To do
Only the text carries over: repeat the records exactly and drop the images.

Records to process
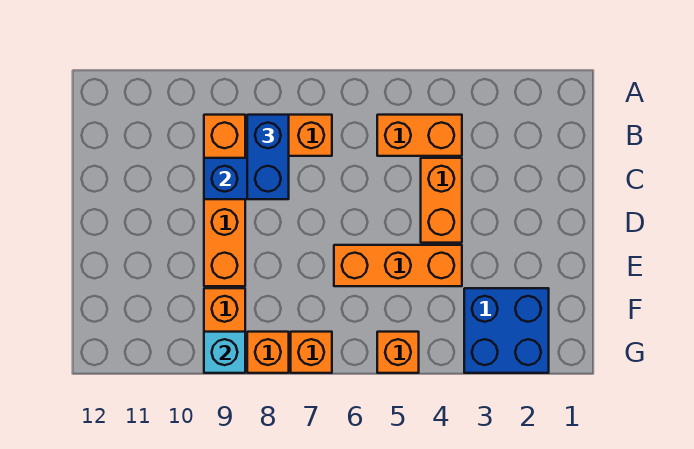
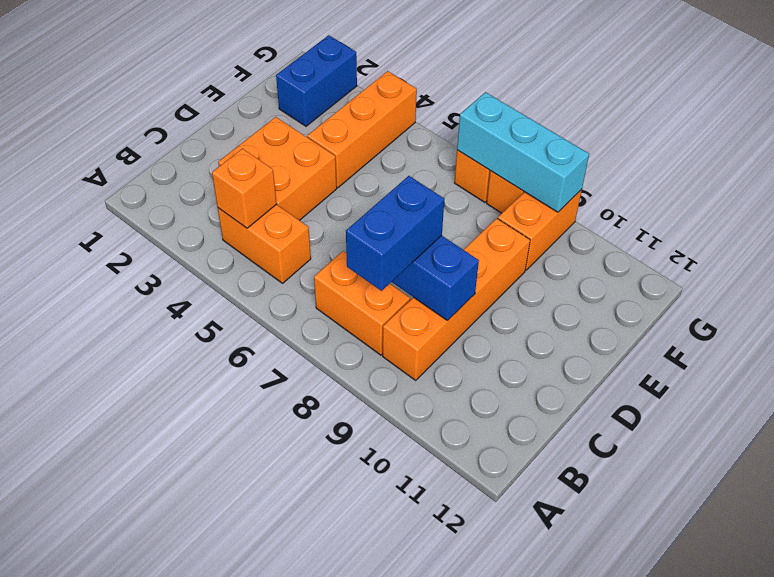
orange 1x2 brick [421,158,462,243] -> orange 2x2 brick [218,117,337,220]
orange 1x3 brick [334,245,462,286] -> orange 1x3 brick turned to [307,71,417,188]
blue 2x2 brick [464,288,549,373] -> blue 1x2 brick [276,35,357,126]
orange 1x1 brick [377,332,419,373] -> orange 1x1 brick moved to [212,149,276,228]
cyan 1x1 brick [204,332,245,373] -> cyan 1x3 brick [457,92,589,212]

Output of the task
orange 1x2 brick [421,158,462,243] -> orange 2x2 brick [218,117,337,220]
orange 1x3 brick [334,245,462,286] -> orange 1x3 brick turned to [307,71,417,188]
blue 2x2 brick [464,288,549,373] -> blue 1x2 brick [276,35,357,126]
orange 1x1 brick [377,332,419,373] -> orange 1x1 brick moved to [212,149,276,228]
cyan 1x1 brick [204,332,245,373] -> cyan 1x3 brick [457,92,589,212]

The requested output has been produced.